[Start of Attachment]

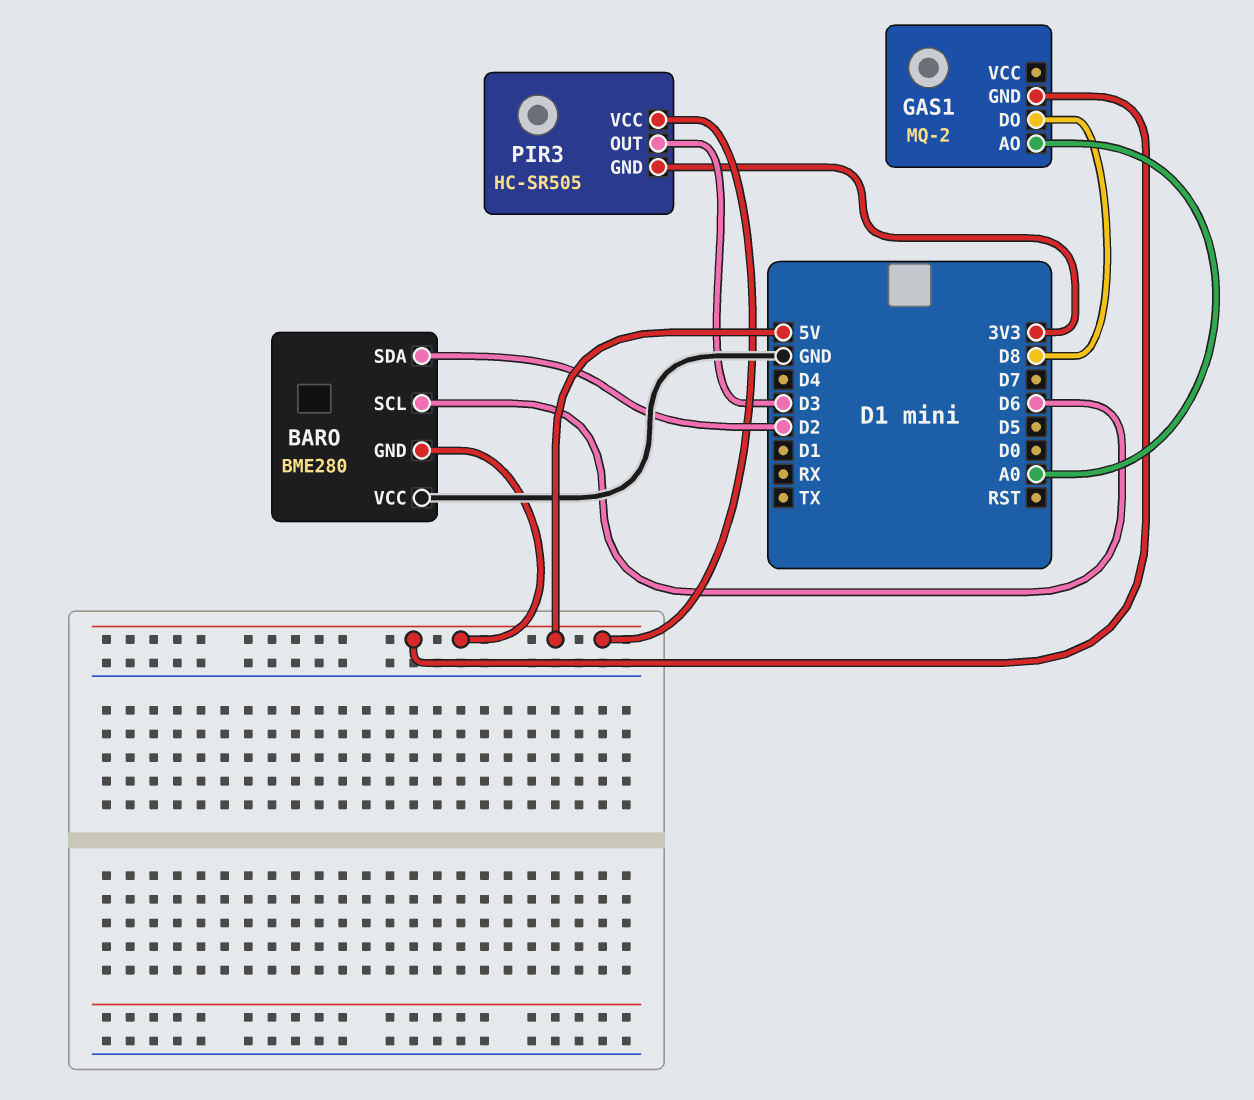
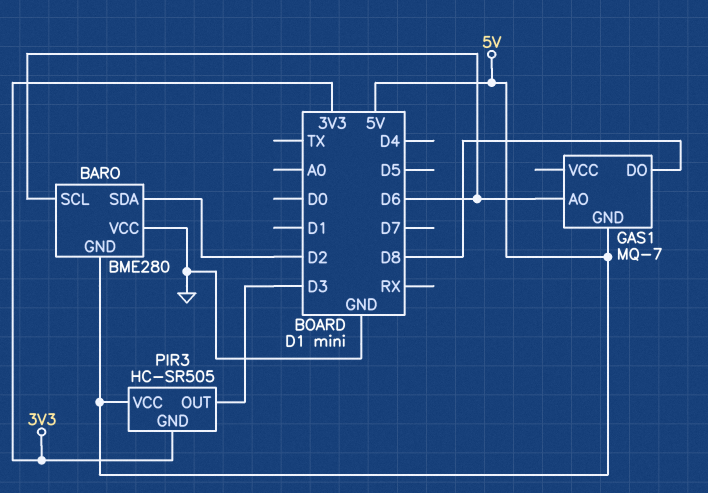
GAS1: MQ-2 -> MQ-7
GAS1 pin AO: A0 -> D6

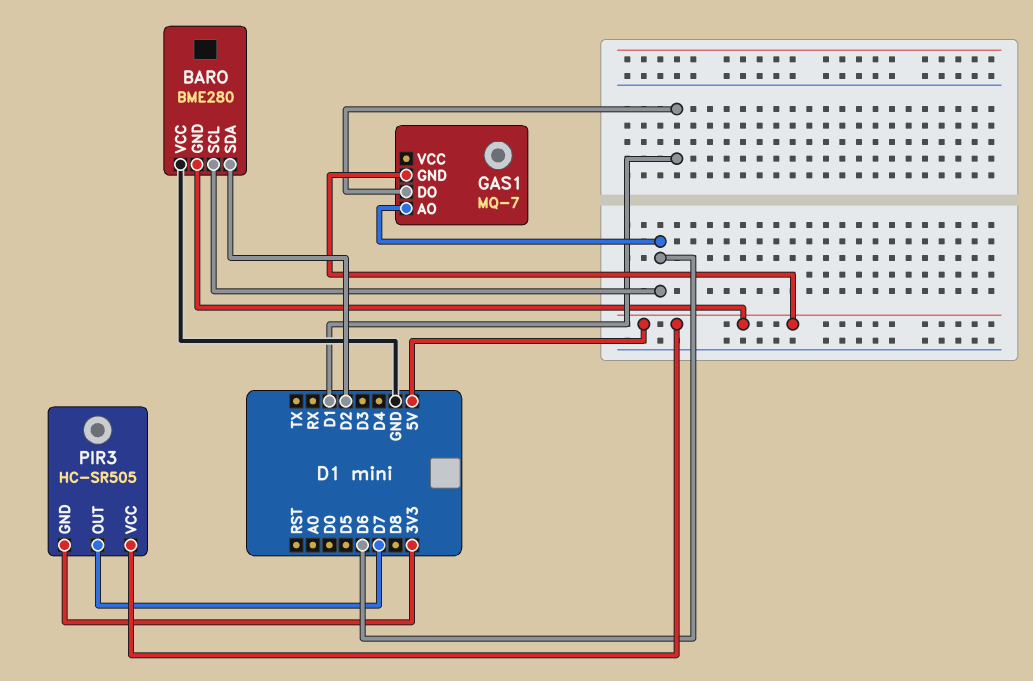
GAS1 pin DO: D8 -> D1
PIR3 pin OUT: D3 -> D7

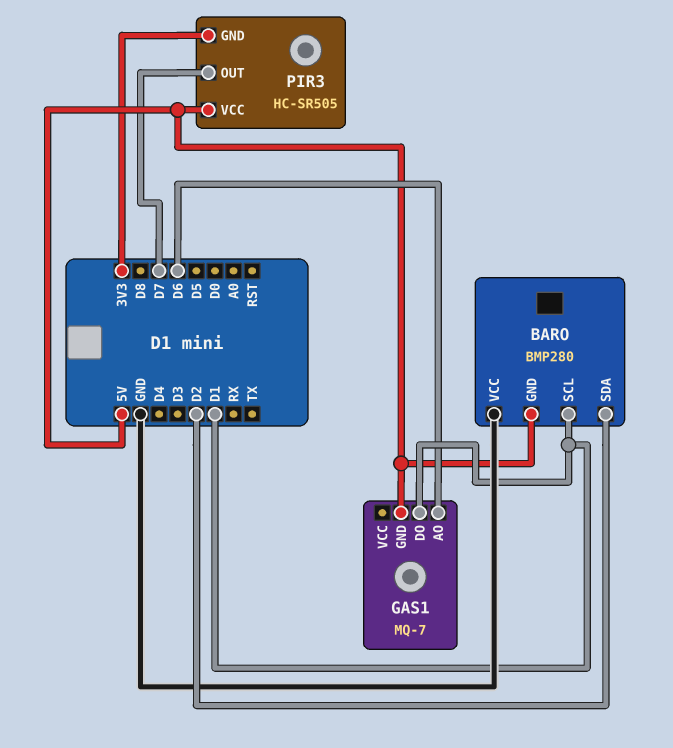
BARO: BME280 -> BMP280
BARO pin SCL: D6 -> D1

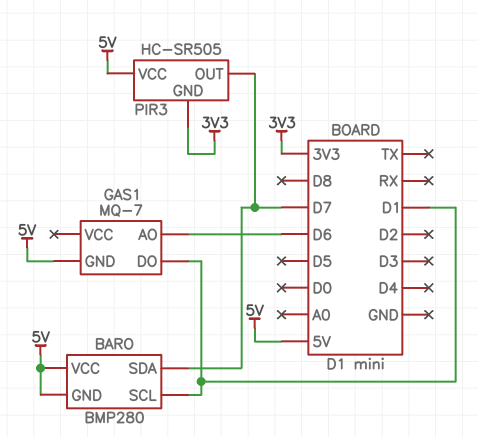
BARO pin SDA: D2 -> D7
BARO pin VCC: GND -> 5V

[End of Attachment]
[Start of Attachment]

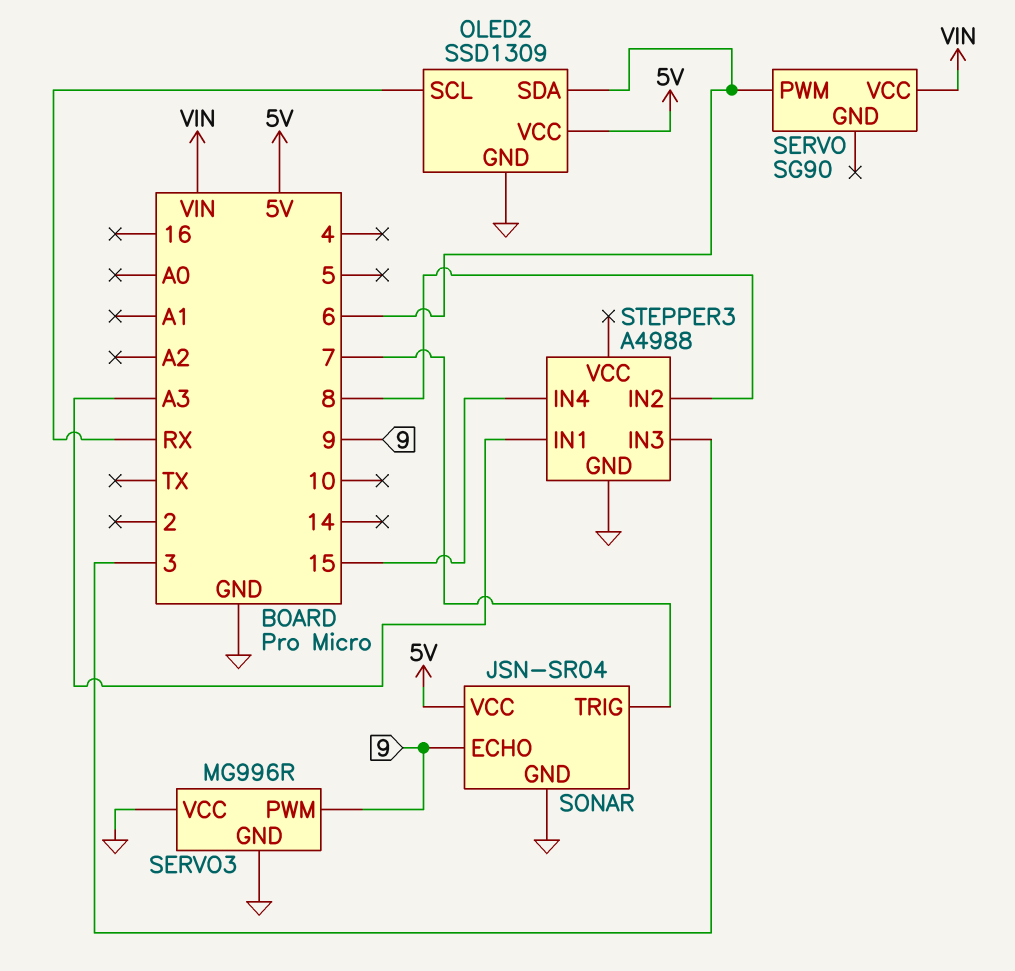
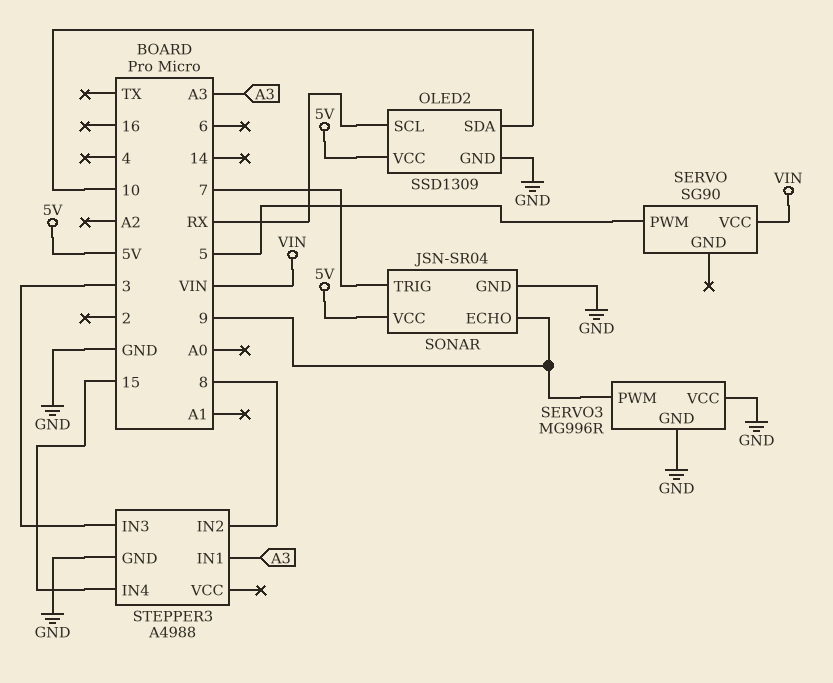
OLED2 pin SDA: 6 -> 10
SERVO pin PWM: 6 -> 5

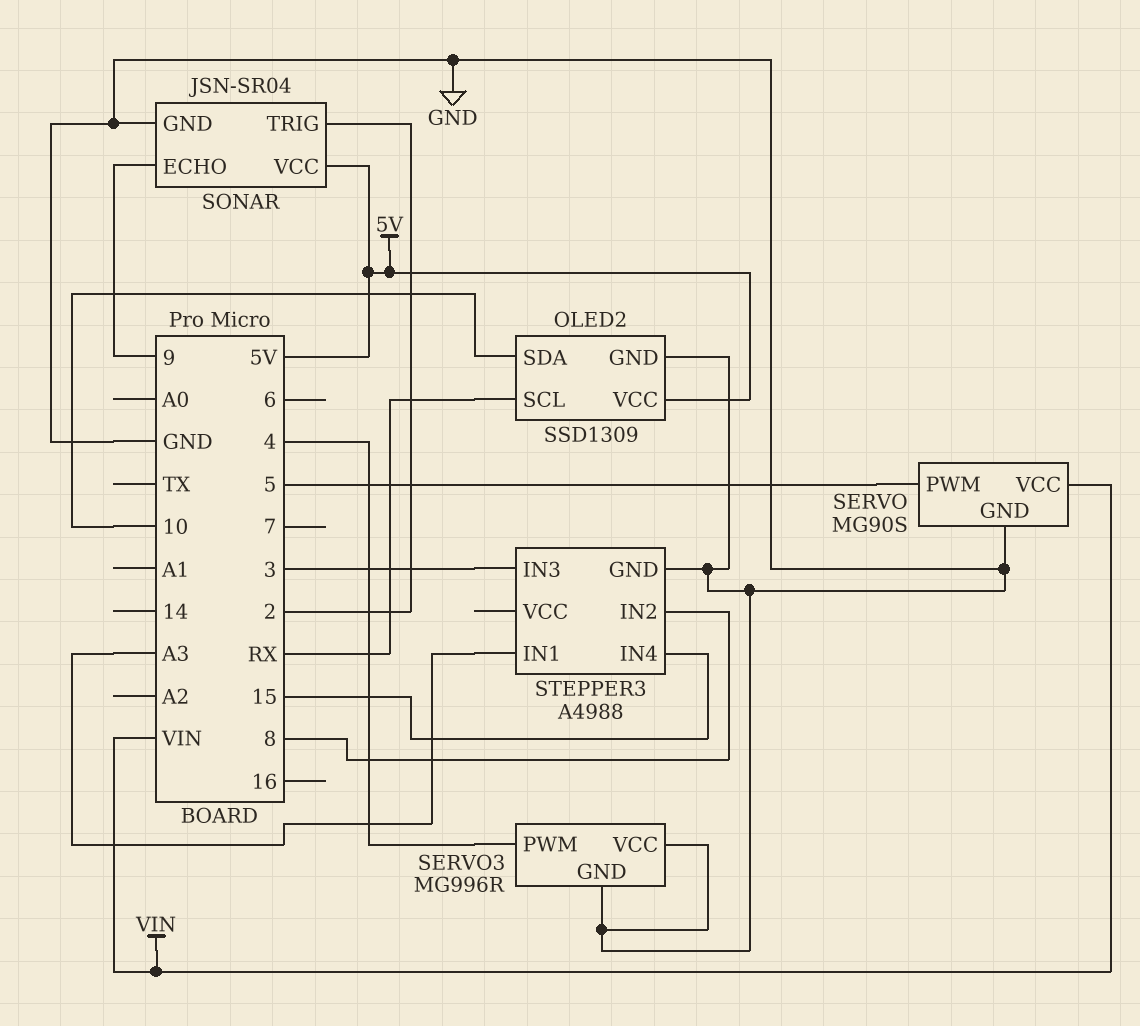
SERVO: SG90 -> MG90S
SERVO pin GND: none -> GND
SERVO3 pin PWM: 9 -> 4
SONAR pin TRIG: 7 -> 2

[End of Attachment]
[Start of Attachment]

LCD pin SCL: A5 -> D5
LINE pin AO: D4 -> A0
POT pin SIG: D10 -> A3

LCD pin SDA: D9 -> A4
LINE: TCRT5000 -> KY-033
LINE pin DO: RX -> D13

[End of Attachment]

# What is needed
What is wanted is an exact copy of the lines above from the one containing "GAS1: MQ-2 -> MQ-7" through the one containing "BARO pin VCC: GND -> 5V", with no pictures in it.

# Result
GAS1: MQ-2 -> MQ-7
GAS1 pin AO: A0 -> D6

GAS1 pin DO: D8 -> D1
PIR3 pin OUT: D3 -> D7

BARO: BME280 -> BMP280
BARO pin SCL: D6 -> D1

BARO pin SDA: D2 -> D7
BARO pin VCC: GND -> 5V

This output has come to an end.